[Edit tracking data]
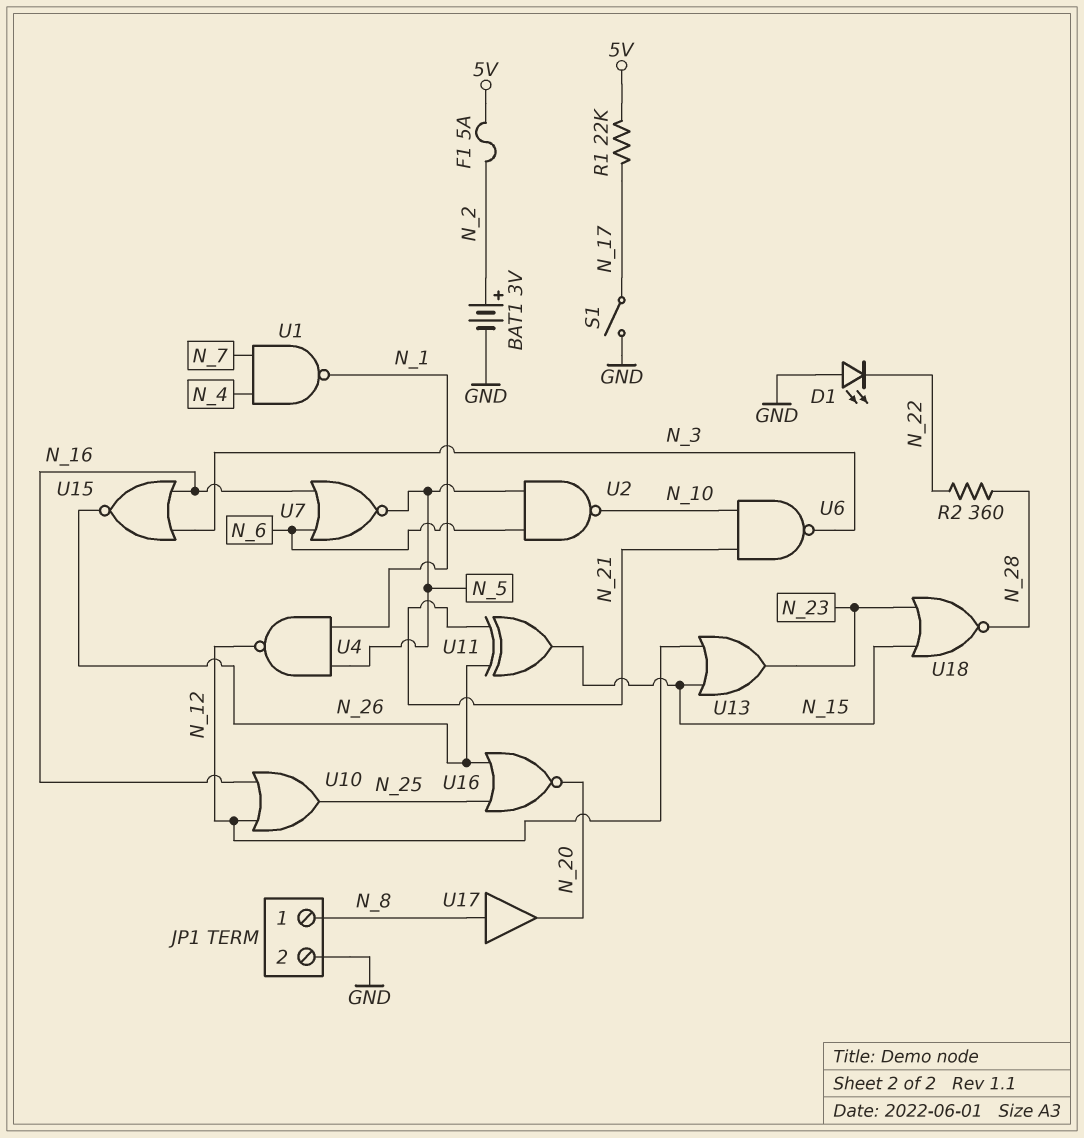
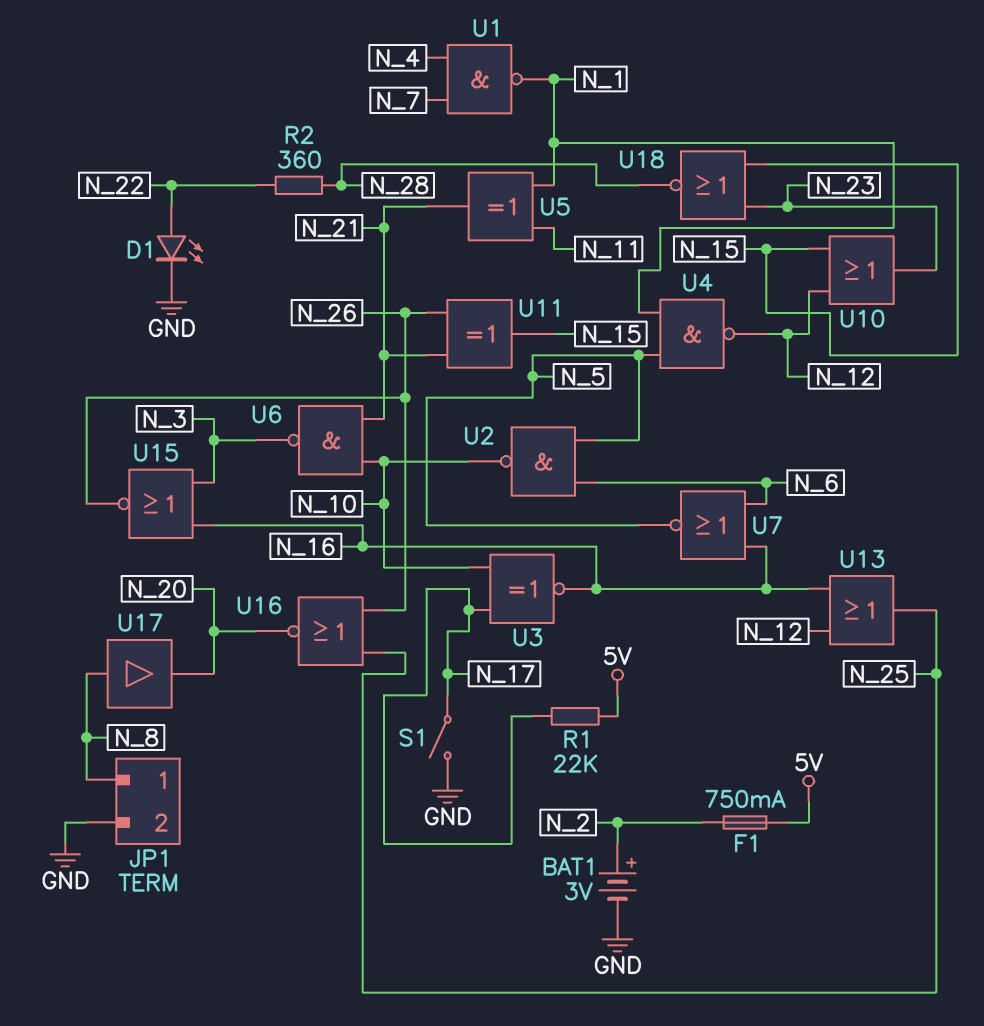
D1: LED (A GND, K N_22) -> LED (A N_22, K GND)
F1: 5A (5V, N_2) -> 750mA (5V, N_2)
U3: none -> XNOR (in N_10, in N_17, out N_16)
U5: none -> XOR (in N_1, in N_11, out N_21)
U10: OR (in N_12, in N_16, out N_25) -> OR (in N_12, in N_15, out N_23)
U13: OR (in N_12, in N_15, out N_23) -> OR (in N_12, in N_16, out N_25)

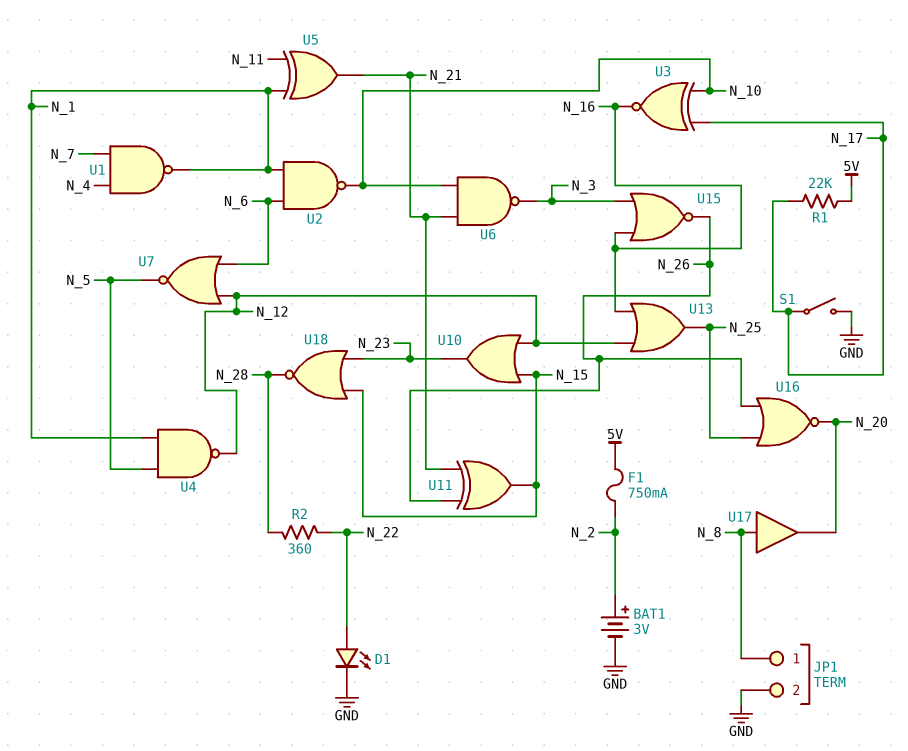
U2: NAND (in N_5, in N_6, out N_10) -> NAND (in N_1, in N_6, out N_10)
U7: NOR (in N_6, in N_16, out N_5) -> NOR (in N_6, in N_12, out N_5)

▶ [What you should do]: Word for word, restate all of the data, but do not copy the pictures.

▶ [Answer to the exercise]:
D1: LED (A GND, K N_22) -> LED (A N_22, K GND)
F1: 5A (5V, N_2) -> 750mA (5V, N_2)
U3: none -> XNOR (in N_10, in N_17, out N_16)
U5: none -> XOR (in N_1, in N_11, out N_21)
U10: OR (in N_12, in N_16, out N_25) -> OR (in N_12, in N_15, out N_23)
U13: OR (in N_12, in N_15, out N_23) -> OR (in N_12, in N_16, out N_25)

U2: NAND (in N_5, in N_6, out N_10) -> NAND (in N_1, in N_6, out N_10)
U7: NOR (in N_6, in N_16, out N_5) -> NOR (in N_6, in N_12, out N_5)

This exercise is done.